▶ _Exercise aim_
Find and copy each line of the records where the string "switch" shows up.

▶ _Provided records_

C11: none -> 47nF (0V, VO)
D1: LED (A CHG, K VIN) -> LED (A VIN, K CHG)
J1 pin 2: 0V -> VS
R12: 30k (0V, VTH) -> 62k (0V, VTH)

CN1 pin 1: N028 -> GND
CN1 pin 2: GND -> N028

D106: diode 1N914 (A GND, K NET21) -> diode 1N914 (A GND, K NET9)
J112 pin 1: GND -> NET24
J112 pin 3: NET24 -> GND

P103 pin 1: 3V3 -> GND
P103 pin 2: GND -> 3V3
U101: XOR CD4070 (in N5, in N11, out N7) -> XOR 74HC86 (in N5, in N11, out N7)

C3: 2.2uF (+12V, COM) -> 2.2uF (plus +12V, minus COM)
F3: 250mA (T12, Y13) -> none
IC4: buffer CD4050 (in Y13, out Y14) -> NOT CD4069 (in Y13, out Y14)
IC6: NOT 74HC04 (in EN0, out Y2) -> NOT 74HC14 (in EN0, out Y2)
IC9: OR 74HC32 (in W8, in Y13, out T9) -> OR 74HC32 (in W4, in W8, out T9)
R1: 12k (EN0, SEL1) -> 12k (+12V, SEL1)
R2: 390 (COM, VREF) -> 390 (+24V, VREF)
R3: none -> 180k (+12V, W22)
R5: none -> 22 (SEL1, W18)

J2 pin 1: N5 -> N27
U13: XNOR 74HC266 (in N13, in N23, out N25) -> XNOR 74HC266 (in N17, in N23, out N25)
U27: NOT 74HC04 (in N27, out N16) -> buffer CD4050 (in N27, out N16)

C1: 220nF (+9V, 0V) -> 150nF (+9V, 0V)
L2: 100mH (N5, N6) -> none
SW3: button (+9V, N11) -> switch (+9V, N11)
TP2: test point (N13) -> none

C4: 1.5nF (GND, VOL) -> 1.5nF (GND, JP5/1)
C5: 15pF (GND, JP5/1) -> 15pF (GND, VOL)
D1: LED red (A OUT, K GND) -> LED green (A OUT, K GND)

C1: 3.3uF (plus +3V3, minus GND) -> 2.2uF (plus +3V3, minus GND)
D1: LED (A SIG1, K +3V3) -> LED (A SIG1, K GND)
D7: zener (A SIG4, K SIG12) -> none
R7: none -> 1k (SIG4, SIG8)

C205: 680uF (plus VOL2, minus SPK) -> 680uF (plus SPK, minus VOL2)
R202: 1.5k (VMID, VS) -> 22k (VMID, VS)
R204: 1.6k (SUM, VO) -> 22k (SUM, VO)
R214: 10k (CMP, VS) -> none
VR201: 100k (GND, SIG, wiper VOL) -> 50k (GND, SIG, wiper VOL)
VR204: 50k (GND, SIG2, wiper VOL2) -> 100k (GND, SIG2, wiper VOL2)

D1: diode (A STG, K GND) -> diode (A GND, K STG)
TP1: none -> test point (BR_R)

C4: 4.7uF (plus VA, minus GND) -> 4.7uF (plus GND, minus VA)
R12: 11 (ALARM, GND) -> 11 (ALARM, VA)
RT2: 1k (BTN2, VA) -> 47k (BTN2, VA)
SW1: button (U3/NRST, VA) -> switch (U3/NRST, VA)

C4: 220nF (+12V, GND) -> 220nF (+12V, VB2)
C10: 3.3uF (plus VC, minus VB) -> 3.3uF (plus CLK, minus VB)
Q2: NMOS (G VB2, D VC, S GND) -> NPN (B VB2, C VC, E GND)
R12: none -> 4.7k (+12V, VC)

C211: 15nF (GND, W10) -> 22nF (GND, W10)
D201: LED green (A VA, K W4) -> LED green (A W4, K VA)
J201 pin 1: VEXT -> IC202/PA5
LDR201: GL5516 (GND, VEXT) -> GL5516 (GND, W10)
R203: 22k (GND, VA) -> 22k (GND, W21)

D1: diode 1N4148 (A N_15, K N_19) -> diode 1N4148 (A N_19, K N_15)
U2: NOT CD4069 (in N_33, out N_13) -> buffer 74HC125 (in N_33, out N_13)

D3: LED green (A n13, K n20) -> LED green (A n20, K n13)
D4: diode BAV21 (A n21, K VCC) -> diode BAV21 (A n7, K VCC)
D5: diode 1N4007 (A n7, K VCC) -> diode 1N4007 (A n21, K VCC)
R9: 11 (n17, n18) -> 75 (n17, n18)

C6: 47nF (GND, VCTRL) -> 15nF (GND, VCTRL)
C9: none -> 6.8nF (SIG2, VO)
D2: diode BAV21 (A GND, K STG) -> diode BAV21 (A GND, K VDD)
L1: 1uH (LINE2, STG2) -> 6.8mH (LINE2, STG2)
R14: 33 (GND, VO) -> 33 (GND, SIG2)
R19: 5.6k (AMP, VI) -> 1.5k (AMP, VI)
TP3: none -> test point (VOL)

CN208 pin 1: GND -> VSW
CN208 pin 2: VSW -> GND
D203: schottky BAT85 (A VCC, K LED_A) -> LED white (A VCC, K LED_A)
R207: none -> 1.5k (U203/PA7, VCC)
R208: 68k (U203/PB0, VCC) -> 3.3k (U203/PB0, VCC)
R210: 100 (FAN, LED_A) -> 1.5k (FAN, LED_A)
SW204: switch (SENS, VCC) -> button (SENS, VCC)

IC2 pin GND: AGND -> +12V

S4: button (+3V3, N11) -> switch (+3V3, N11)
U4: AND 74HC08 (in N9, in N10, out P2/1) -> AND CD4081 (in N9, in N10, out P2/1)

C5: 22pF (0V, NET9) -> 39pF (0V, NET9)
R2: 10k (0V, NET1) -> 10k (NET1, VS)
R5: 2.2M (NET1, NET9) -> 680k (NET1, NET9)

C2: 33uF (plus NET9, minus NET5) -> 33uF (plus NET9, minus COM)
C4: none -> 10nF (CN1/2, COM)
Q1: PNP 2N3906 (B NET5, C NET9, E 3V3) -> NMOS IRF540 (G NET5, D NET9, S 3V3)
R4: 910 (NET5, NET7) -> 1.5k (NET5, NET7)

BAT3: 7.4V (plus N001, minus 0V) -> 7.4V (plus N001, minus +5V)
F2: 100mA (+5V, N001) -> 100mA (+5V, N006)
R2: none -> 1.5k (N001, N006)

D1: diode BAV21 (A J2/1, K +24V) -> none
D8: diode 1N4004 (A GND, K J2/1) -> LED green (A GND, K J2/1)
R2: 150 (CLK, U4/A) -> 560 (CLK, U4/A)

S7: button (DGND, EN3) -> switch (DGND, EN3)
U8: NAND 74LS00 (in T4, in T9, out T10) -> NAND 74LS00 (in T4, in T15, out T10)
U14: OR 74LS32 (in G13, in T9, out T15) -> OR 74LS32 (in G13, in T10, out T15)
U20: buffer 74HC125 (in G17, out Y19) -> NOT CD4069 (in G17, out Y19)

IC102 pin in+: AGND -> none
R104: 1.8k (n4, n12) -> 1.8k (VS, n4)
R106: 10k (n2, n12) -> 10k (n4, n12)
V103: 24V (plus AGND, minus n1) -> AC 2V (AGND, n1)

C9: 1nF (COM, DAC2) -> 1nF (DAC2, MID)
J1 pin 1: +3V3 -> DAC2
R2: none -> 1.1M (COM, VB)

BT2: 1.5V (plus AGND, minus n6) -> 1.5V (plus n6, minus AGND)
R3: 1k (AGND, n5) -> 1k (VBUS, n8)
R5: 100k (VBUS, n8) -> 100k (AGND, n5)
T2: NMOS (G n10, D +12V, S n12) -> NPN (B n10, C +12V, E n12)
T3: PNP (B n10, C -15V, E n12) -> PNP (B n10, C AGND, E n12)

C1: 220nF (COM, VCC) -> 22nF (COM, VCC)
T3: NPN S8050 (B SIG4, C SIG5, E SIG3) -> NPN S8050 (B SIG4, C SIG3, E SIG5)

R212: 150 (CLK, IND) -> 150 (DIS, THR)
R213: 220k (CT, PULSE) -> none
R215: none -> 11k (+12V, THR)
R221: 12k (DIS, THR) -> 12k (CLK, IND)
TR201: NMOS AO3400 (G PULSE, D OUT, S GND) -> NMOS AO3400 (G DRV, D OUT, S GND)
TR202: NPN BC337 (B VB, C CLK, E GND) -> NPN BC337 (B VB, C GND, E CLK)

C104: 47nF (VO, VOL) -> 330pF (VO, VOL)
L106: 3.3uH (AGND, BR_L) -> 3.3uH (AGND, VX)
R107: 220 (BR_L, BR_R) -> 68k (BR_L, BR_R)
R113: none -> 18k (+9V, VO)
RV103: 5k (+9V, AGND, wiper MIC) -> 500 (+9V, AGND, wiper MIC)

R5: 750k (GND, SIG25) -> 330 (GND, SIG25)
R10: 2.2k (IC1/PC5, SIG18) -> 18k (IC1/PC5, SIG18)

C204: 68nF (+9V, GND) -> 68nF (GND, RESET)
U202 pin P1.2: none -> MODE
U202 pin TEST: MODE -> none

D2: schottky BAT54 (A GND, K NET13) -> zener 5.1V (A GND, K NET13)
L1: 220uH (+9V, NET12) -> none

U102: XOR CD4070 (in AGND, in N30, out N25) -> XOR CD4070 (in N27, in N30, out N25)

▶ _Finished exercise_
SW3: button (+9V, N11) -> switch (+9V, N11)
SW1: button (U3/NRST, VA) -> switch (U3/NRST, VA)
SW204: switch (SENS, VCC) -> button (SENS, VCC)
S4: button (+3V3, N11) -> switch (+3V3, N11)
S7: button (DGND, EN3) -> switch (DGND, EN3)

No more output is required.